**Data excerpts**
--- begin ---
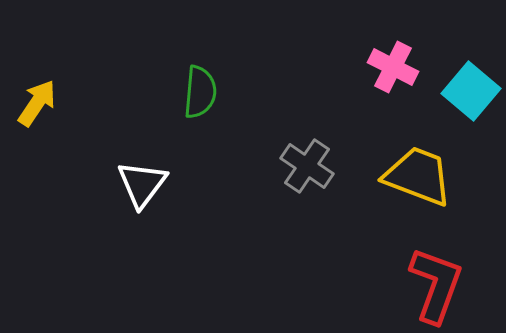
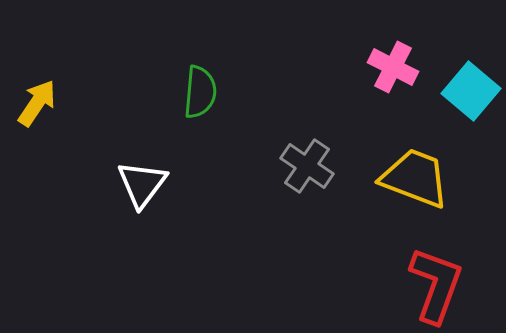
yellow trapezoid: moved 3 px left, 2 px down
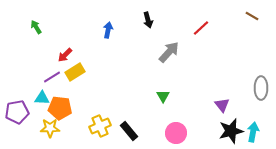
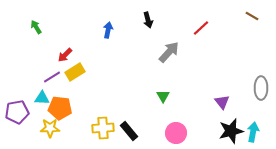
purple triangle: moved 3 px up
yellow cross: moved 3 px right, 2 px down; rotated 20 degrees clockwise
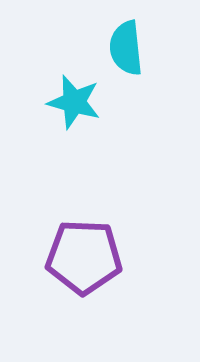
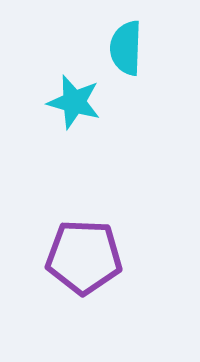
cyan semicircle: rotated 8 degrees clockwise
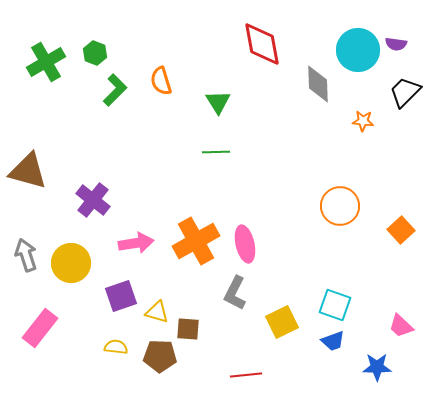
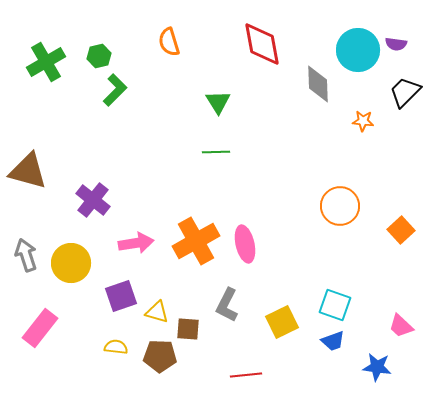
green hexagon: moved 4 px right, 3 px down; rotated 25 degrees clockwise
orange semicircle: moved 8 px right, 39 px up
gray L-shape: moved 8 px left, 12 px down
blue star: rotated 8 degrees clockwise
--- end ---
--- begin ---
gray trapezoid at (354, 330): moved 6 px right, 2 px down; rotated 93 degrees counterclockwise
--- end ---
**Your objective**
Rewrite the material's lines from the one containing "yellow trapezoid: moved 3 px left, 2 px down" through the one containing "blue star: rotated 8 degrees clockwise", changing "clockwise" to "counterclockwise" and keeping everything else unchanged. Give only those lines, and leave out the pictures.

**Exercise output**
yellow trapezoid: moved 3 px left, 2 px down
purple triangle: moved 3 px up
yellow cross: moved 3 px right, 2 px down; rotated 20 degrees counterclockwise
cyan semicircle: rotated 8 degrees counterclockwise
green hexagon: moved 4 px right, 3 px down; rotated 25 degrees counterclockwise
orange semicircle: moved 8 px right, 39 px up
gray L-shape: moved 8 px left, 12 px down
blue star: rotated 8 degrees counterclockwise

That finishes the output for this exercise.